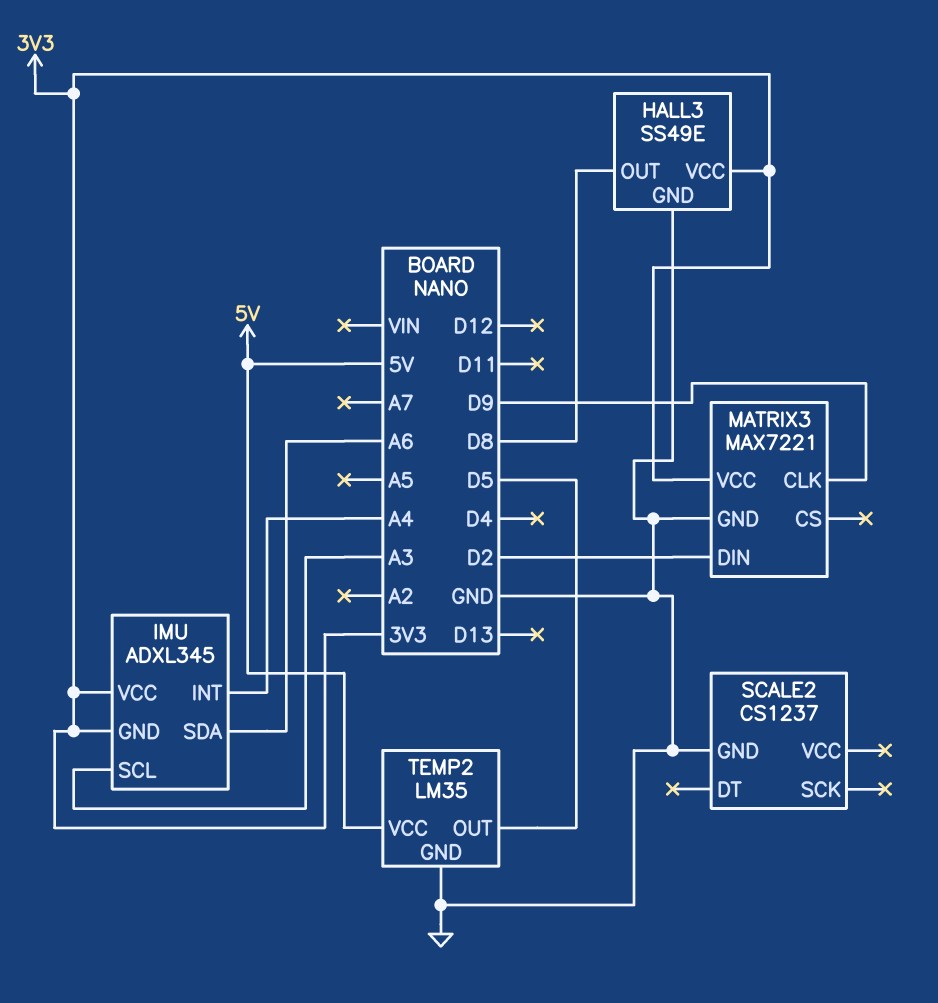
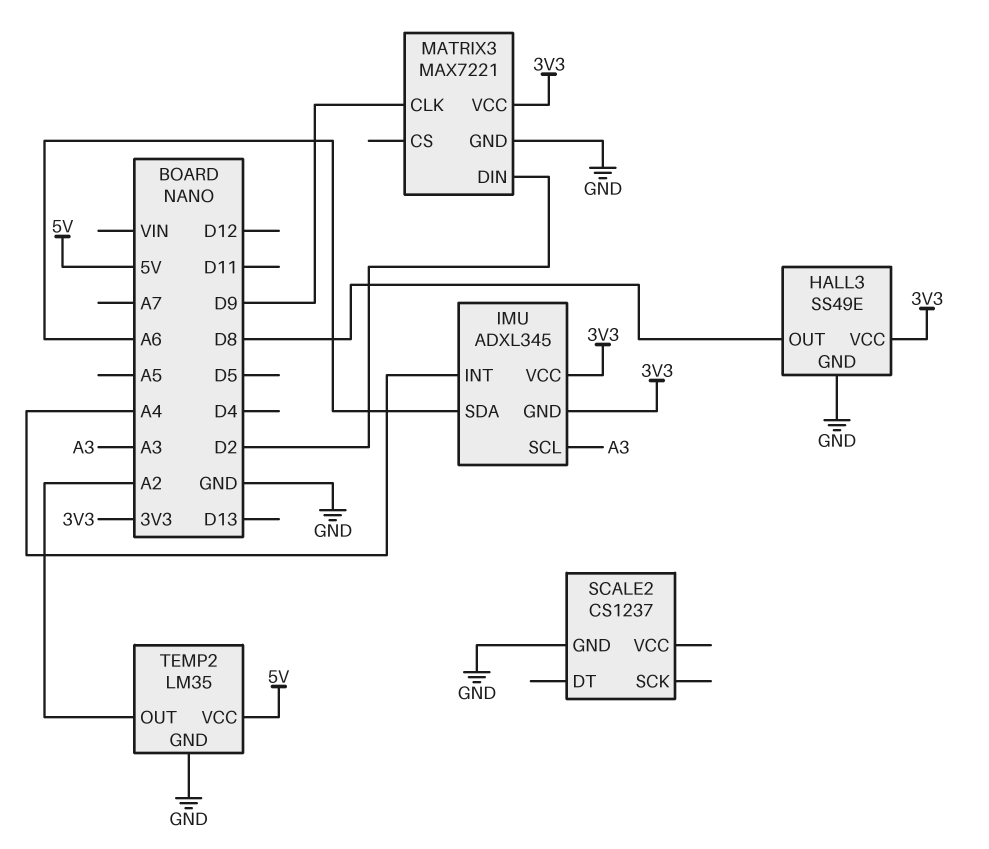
TEMP2 pin OUT: D5 -> A2

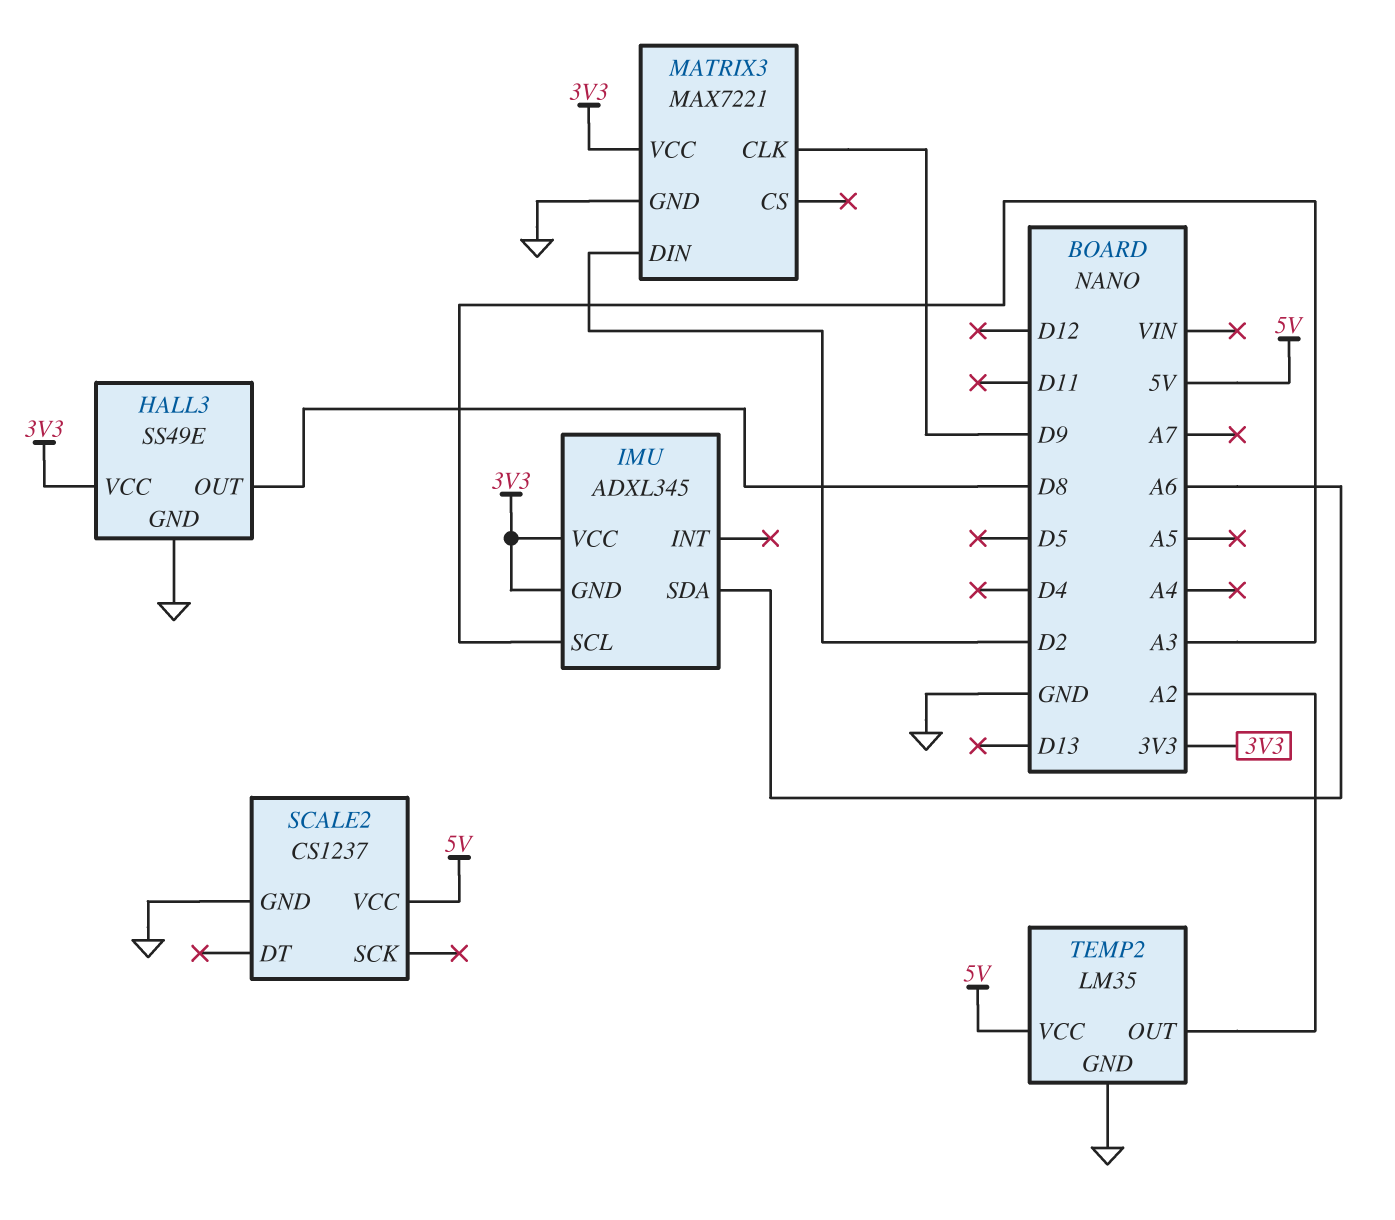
IMU pin INT: A4 -> none
SCALE2 pin VCC: none -> 5V

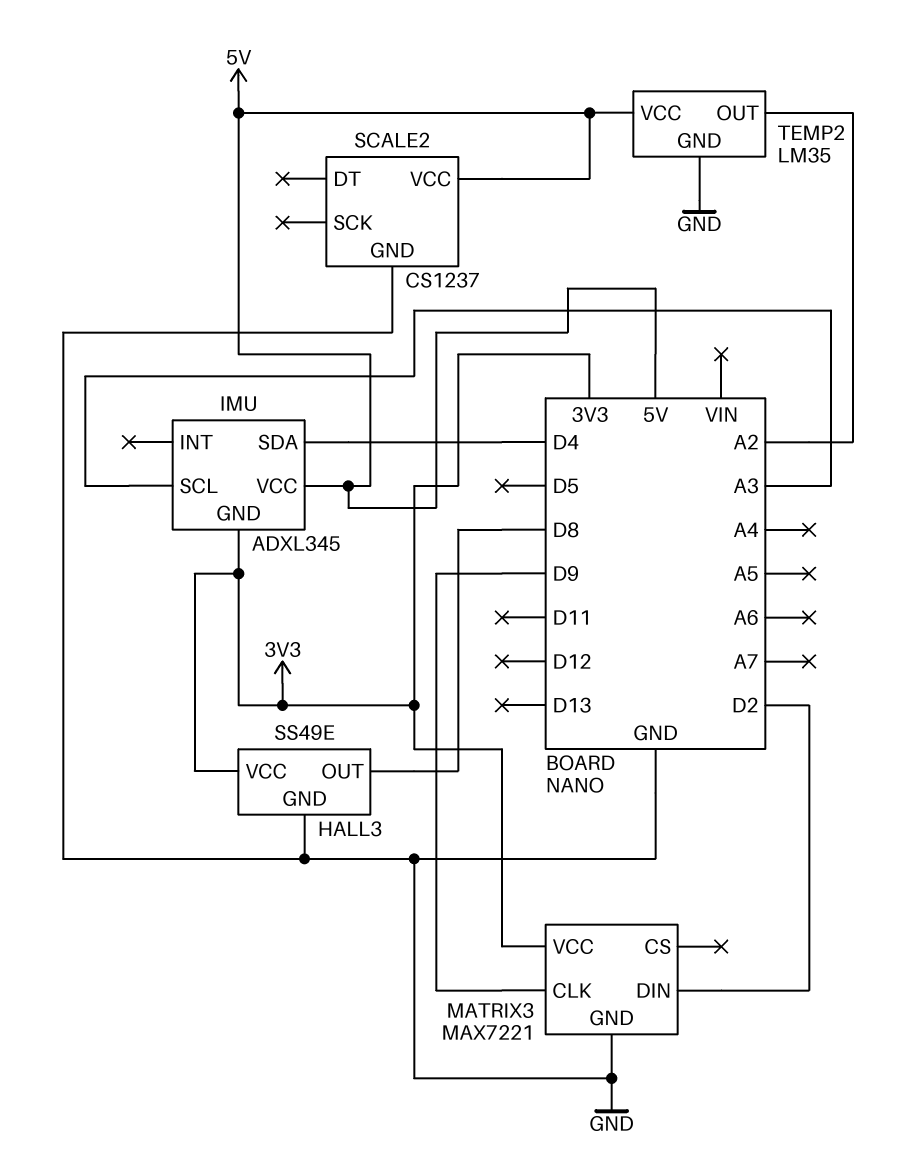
IMU pin SDA: A6 -> D4
IMU pin VCC: 3V3 -> 5V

------------------------

* HOW TO COMPLETE THIS TASK: Across the data above, how many lines carry the word "none"? Only the number is needed.

* SOLUTION: 2